Your goal – Search each line below for "DGND", then return the lines where it appears.

Data for the task –
--------------------------------------------------
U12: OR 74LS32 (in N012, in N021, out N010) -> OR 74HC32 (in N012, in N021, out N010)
--------------------------------------------------
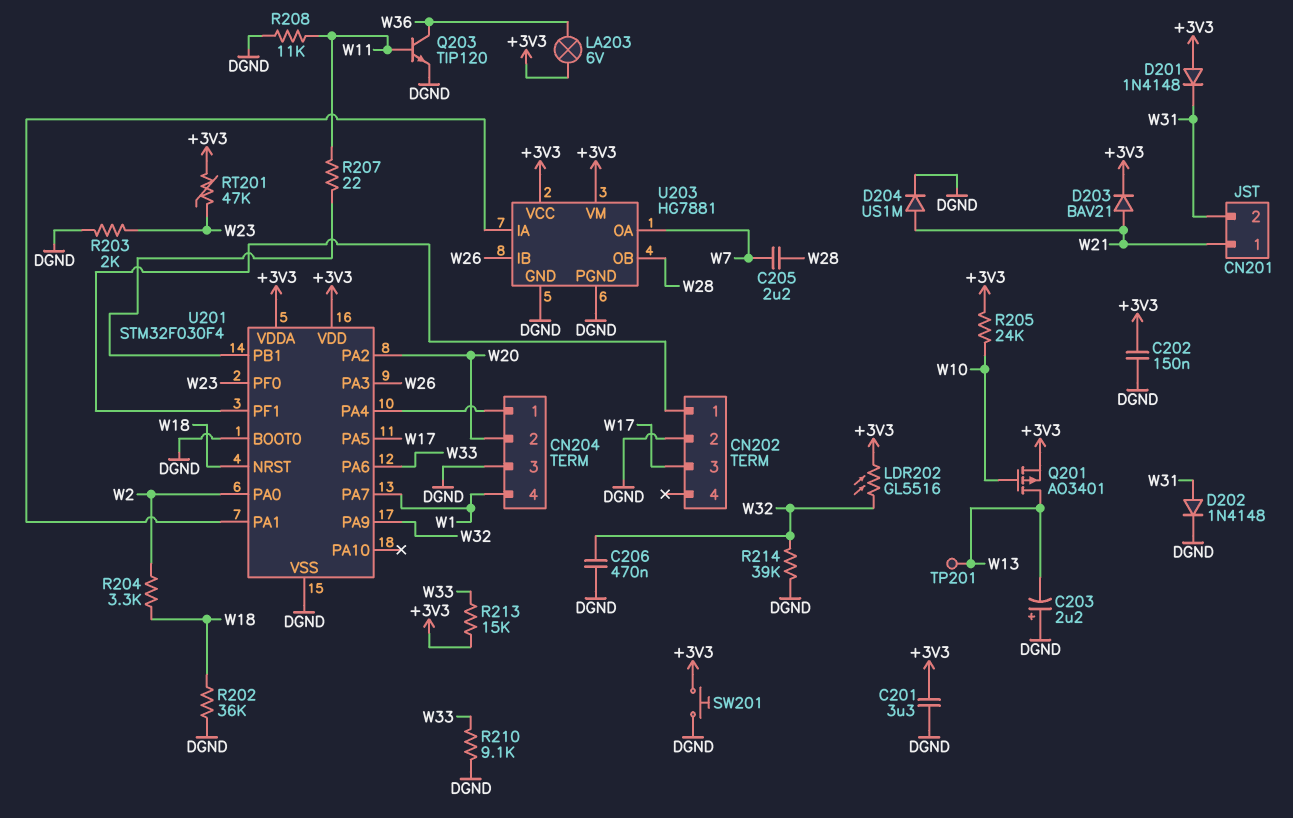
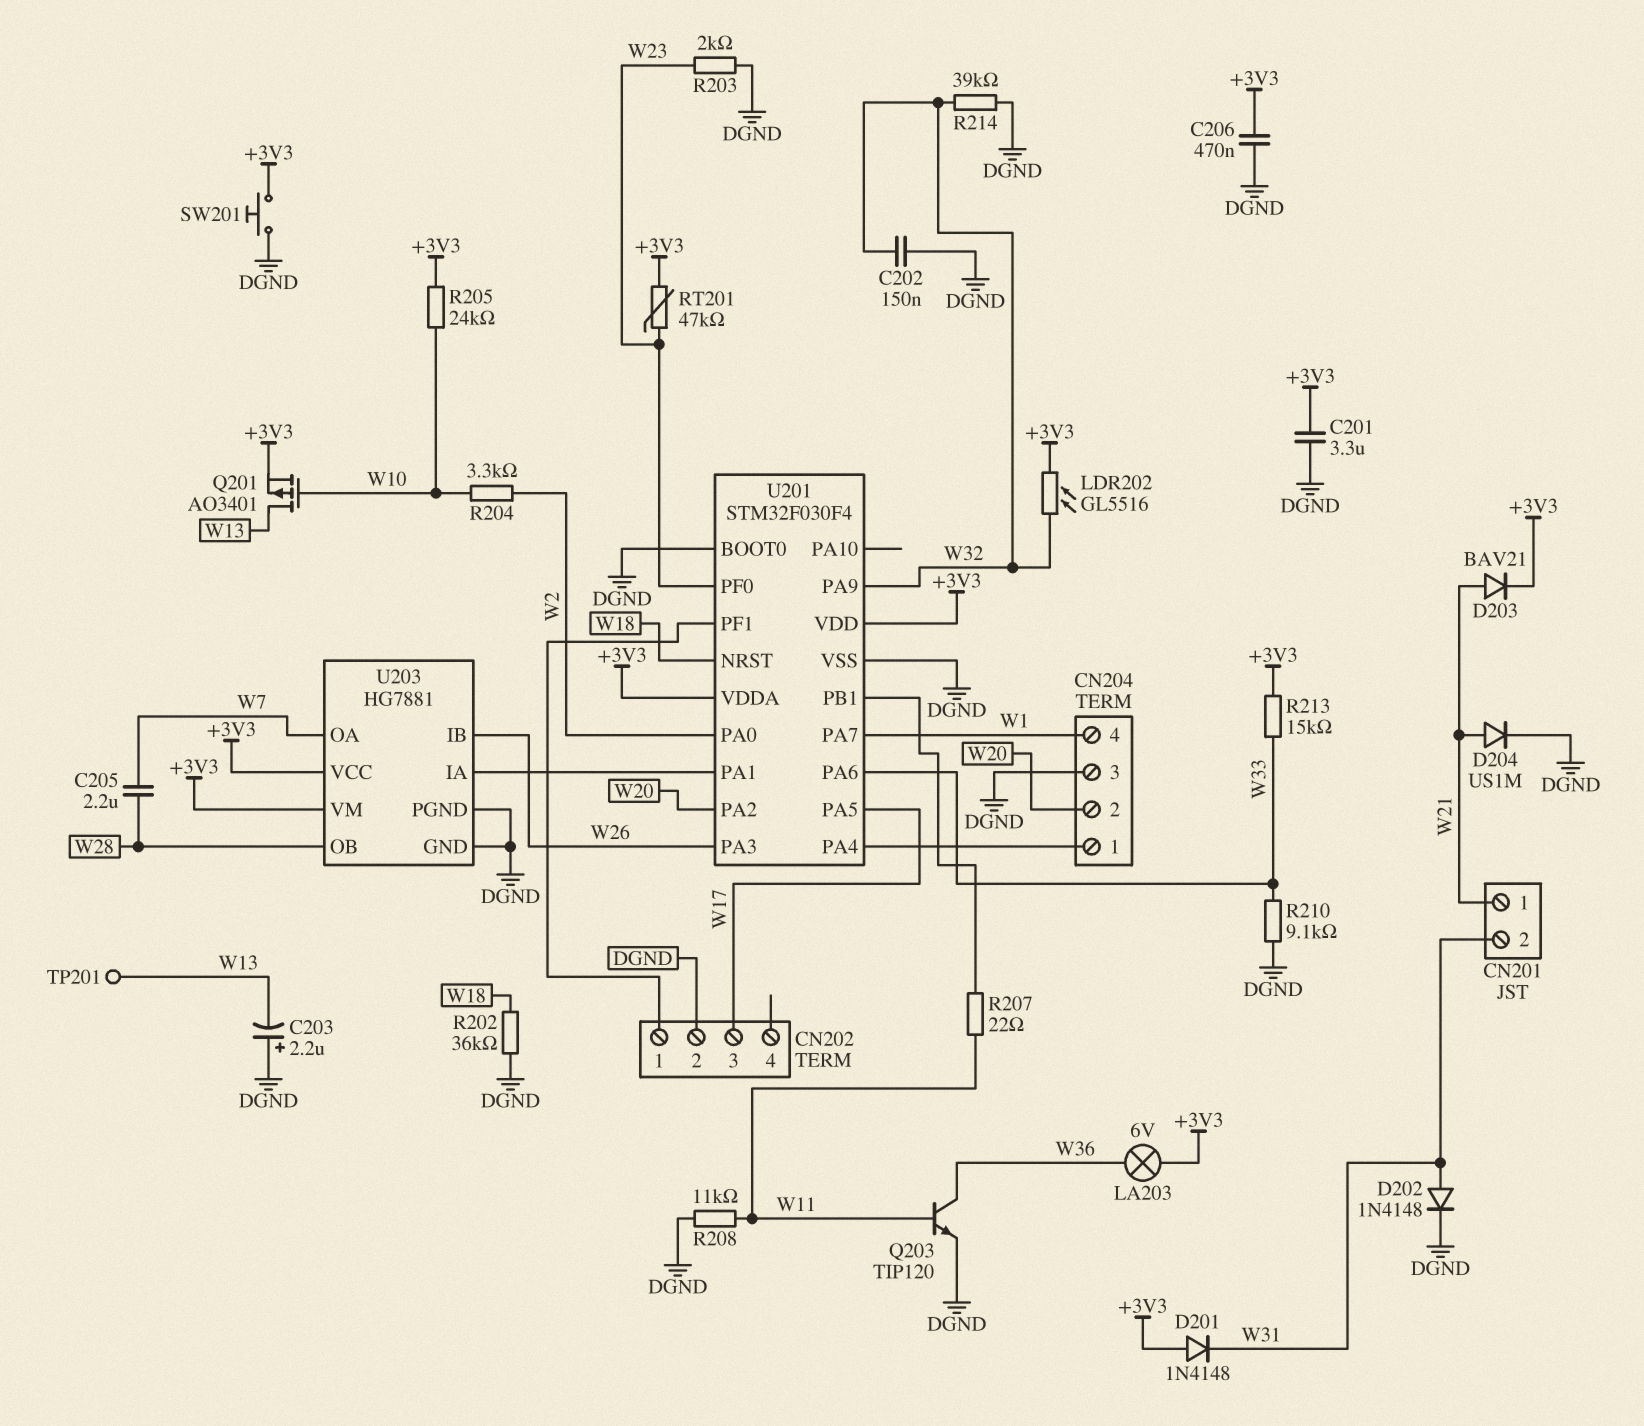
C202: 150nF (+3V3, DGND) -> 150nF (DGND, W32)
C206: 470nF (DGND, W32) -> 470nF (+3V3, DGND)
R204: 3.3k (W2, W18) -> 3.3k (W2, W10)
--------------------------------------------------
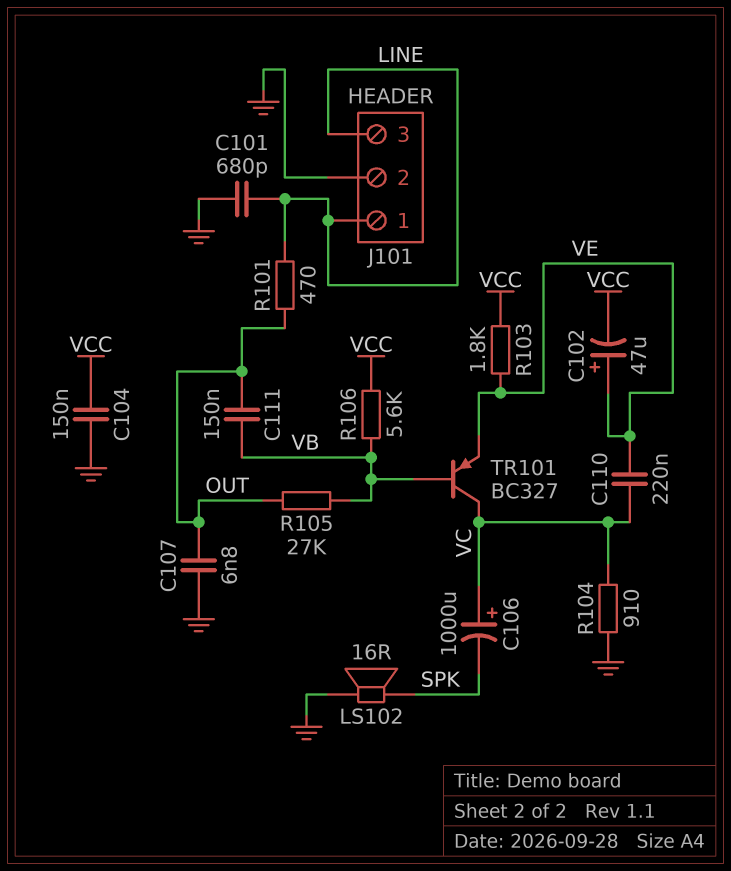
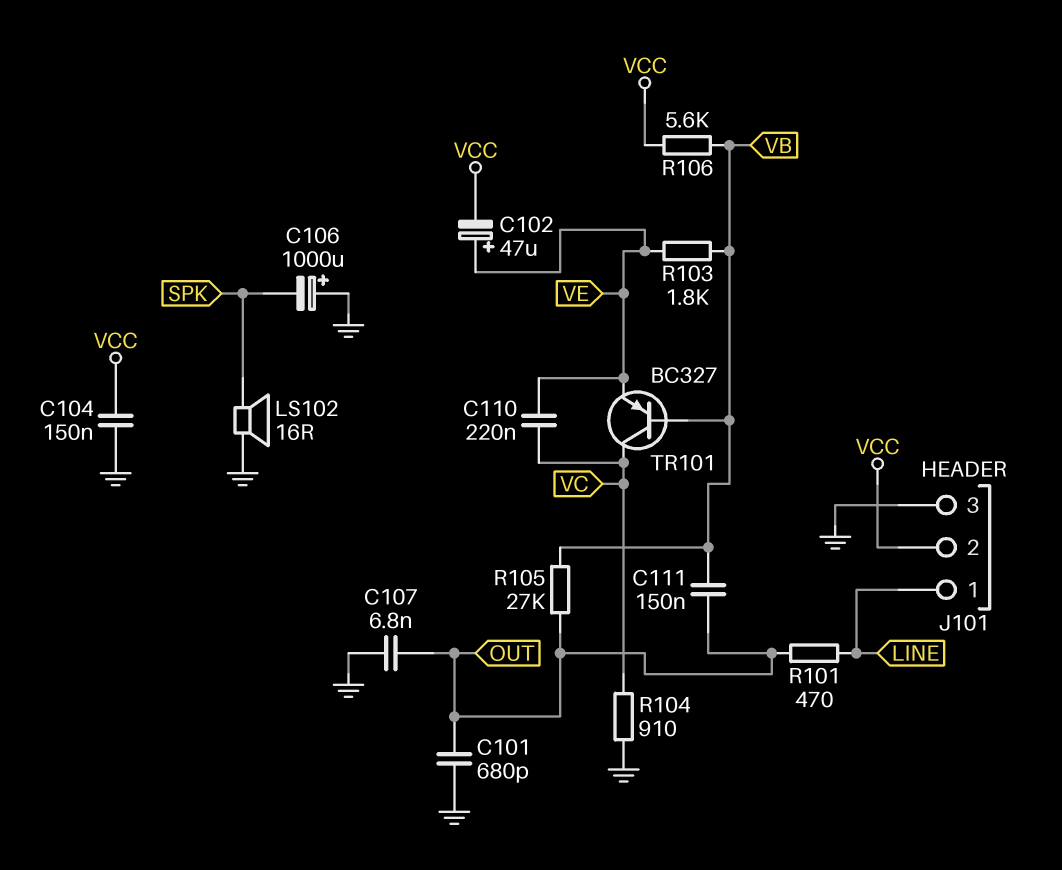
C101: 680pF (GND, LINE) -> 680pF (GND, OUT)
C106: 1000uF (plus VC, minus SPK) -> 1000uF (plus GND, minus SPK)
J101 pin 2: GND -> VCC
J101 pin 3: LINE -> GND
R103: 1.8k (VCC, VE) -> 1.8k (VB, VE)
--------------------------------------------------
Response to the exercise –
C202: 150nF (+3V3, DGND) -> 150nF (DGND, W32)
C206: 470nF (DGND, W32) -> 470nF (+3V3, DGND)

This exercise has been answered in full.